■ Work request
Could you set down the listing below exactly and omit its images?

■ Collected material
☆ ☆ ☆

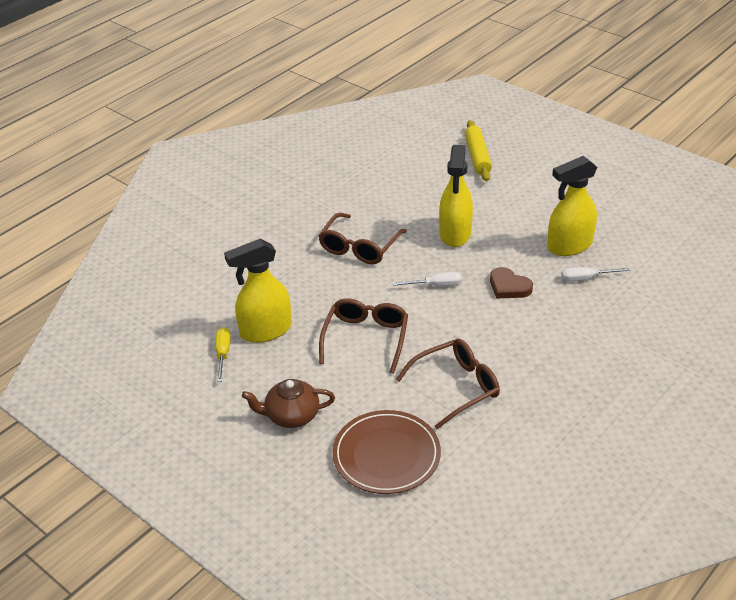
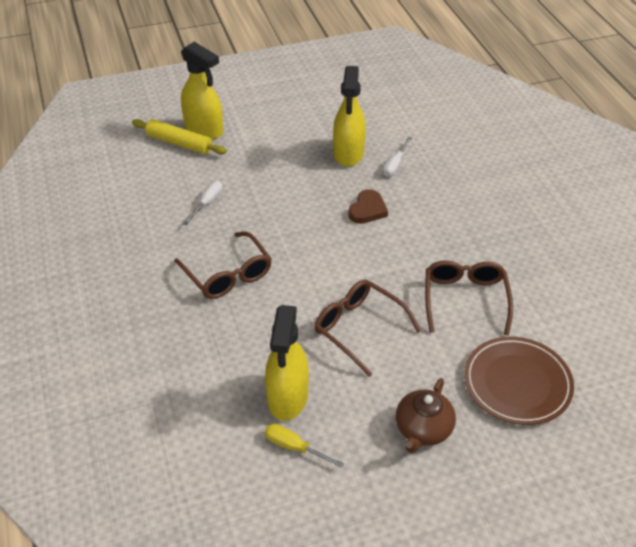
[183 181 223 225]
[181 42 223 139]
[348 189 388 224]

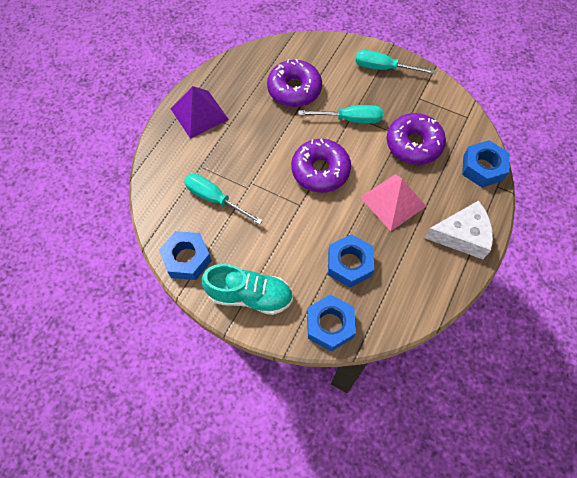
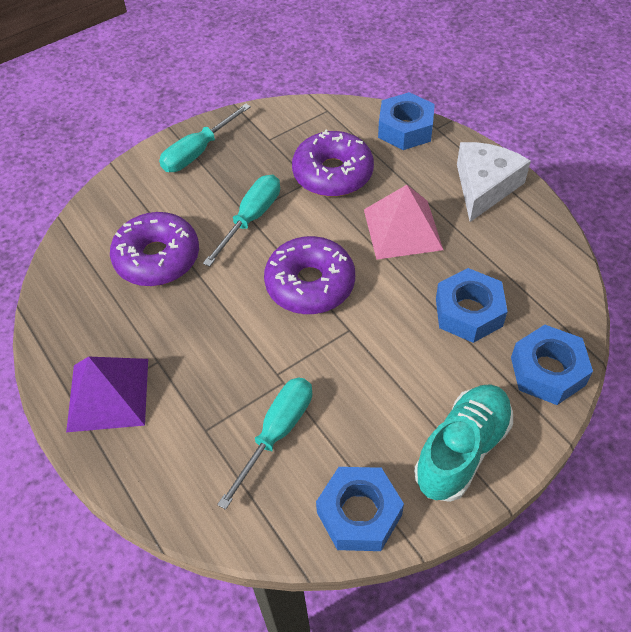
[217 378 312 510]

☆ ☆ ☆

■ Reply
[183 181 223 225]
[181 42 223 139]
[348 189 388 224]

[217 378 312 510]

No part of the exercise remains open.